*Instructions to follow*
Copy the listing verbatim, excluding any images found in it.

━━━━━━━━━━━━━━━━━━━━━━━━━━━━━━

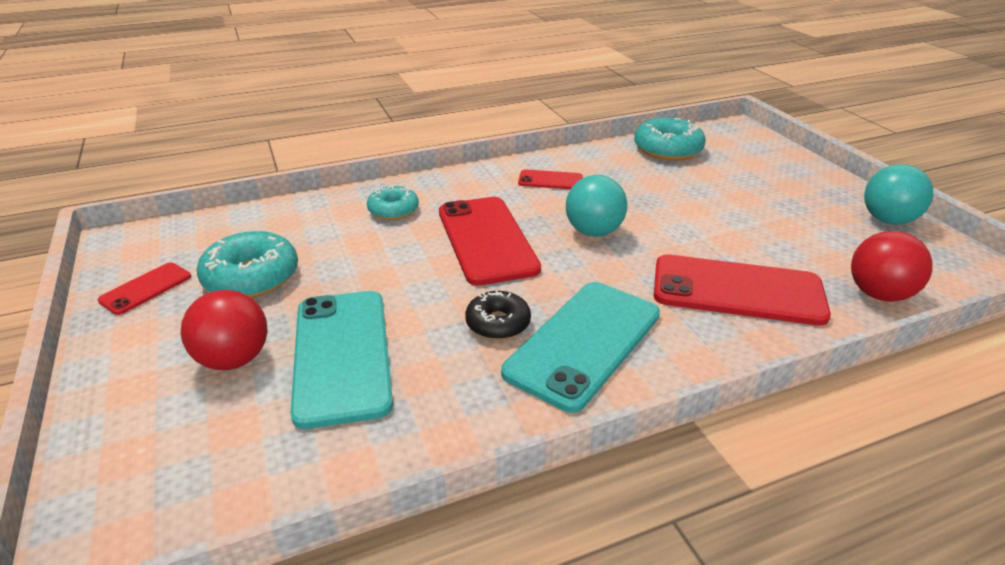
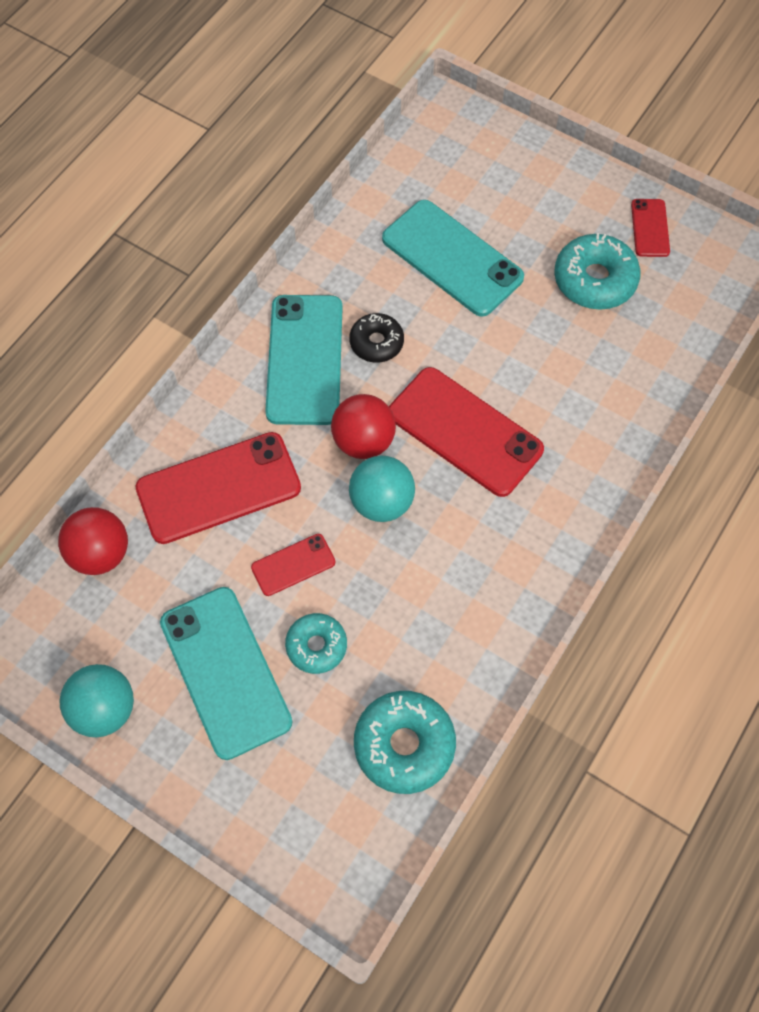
camera: 145 degrees right, 30 degrees up
(234, 359) = (512, 217): red ball -> red ball (363, 441)
(393, 210) = (585, 423): turquoise donut -> turquoise donut (316, 646)
(550, 180) = (486, 573): red phone -> red phone (293, 565)
(778, 205) = (225, 672): none -> turquoise phone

━━━━━━━━━━━━━━━━━━━━━━━━━━━━━━

*Final answer*
camera: 145 degrees right, 30 degrees up
(234, 359) = (512, 217): red ball -> red ball (363, 441)
(393, 210) = (585, 423): turquoise donut -> turquoise donut (316, 646)
(550, 180) = (486, 573): red phone -> red phone (293, 565)
(778, 205) = (225, 672): none -> turquoise phone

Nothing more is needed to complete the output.